Given information
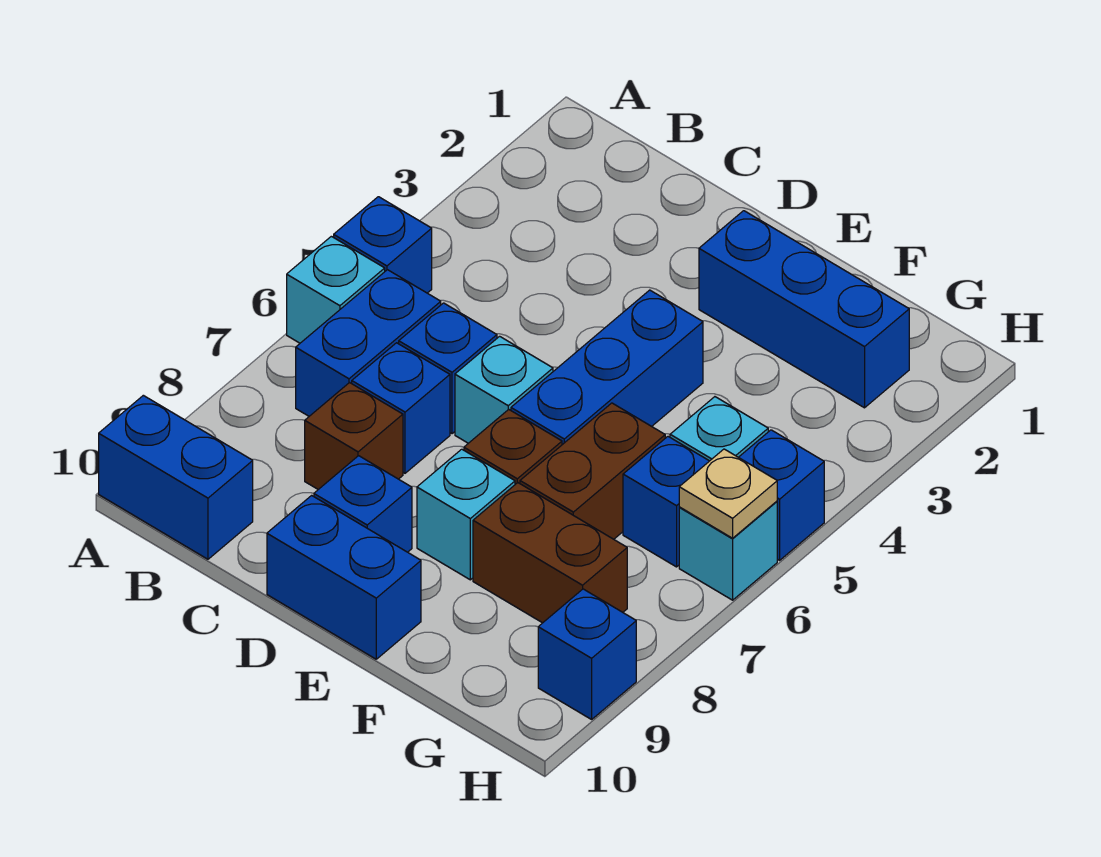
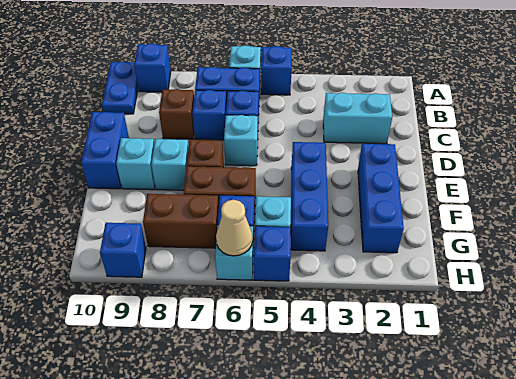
blue brick A10:B10 level 1 -> blue plate A10:B10 level 1
none -> cyan brick C2:C3 level 1
blue brick D9 level 1 -> blue brick A9 level 1
blue brick E4:E6 level 1 -> blue brick E4:G4 level 1
none -> cyan brick E9 level 1
brown brick F8:G8 level 1 -> brown brick G7:G8 level 1
tan plate H6 level 2 -> tan cone H6 level 2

Task objective
Which lines in the listing above include the string "cyan"? Copy each of them.

Solved problem
none -> cyan brick C2:C3 level 1
none -> cyan brick E9 level 1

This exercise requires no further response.